What you will do: Only the lines from the one containing "cyan star: rotated 24 degrees clockwise" to the end of the data below belong in the answer, each repeated exactly; no pictures.

Data excerpts:

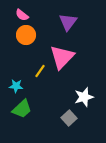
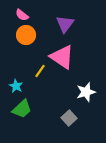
purple triangle: moved 3 px left, 2 px down
pink triangle: rotated 40 degrees counterclockwise
cyan star: rotated 24 degrees clockwise
white star: moved 2 px right, 5 px up
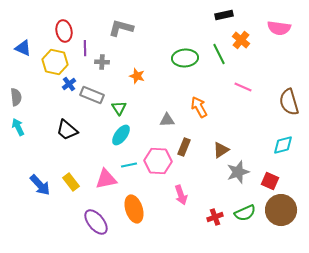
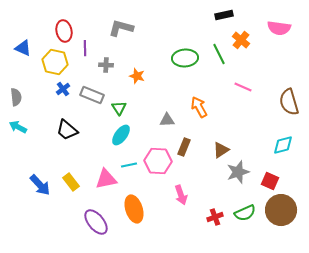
gray cross: moved 4 px right, 3 px down
blue cross: moved 6 px left, 5 px down
cyan arrow: rotated 36 degrees counterclockwise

Output of the task:
cyan star: rotated 24 degrees clockwise
white star: moved 2 px right, 5 px up
gray cross: moved 4 px right, 3 px down
blue cross: moved 6 px left, 5 px down
cyan arrow: rotated 36 degrees counterclockwise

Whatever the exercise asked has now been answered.